═══ DATA TO EXAMINE
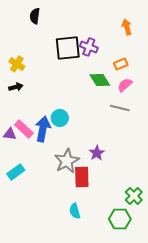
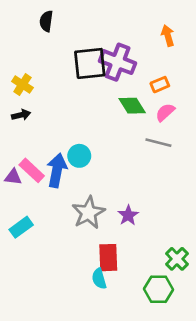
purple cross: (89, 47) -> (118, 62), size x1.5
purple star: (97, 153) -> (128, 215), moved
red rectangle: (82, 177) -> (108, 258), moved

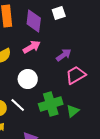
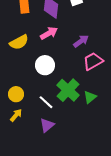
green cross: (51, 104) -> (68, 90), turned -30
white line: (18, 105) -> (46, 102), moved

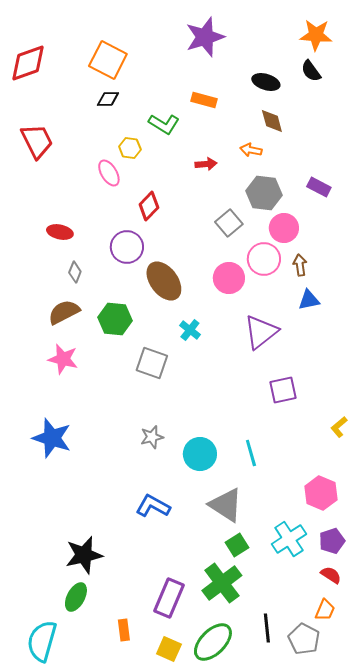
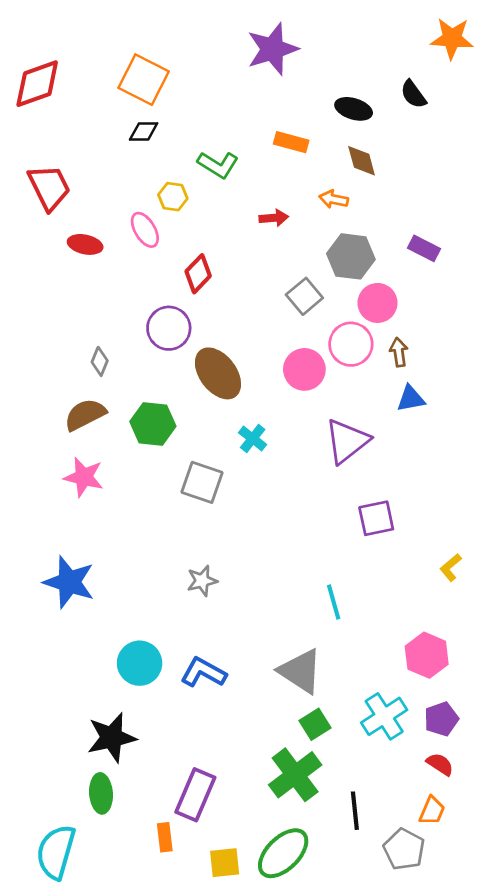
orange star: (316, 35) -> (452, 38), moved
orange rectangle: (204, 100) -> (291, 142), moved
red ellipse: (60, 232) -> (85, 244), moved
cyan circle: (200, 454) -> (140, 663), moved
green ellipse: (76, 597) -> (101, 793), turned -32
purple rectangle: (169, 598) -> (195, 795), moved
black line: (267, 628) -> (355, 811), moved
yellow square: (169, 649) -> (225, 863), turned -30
══════
═══ DATA TO EXAMINE
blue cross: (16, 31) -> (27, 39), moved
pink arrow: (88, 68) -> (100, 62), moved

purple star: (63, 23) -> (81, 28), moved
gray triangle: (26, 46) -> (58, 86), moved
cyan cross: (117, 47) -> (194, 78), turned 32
══════
> [REQUIRED ACTION]: Give back precisely the lines above that start at the line containing "pink arrow: (88, 68) -> (100, 62), moved" and end at the line containing "cyan cross: (117, 47) -> (194, 78), turned 32", inclusive. No other lines belong in the output.

> [REPLY]:
pink arrow: (88, 68) -> (100, 62), moved

purple star: (63, 23) -> (81, 28), moved
gray triangle: (26, 46) -> (58, 86), moved
cyan cross: (117, 47) -> (194, 78), turned 32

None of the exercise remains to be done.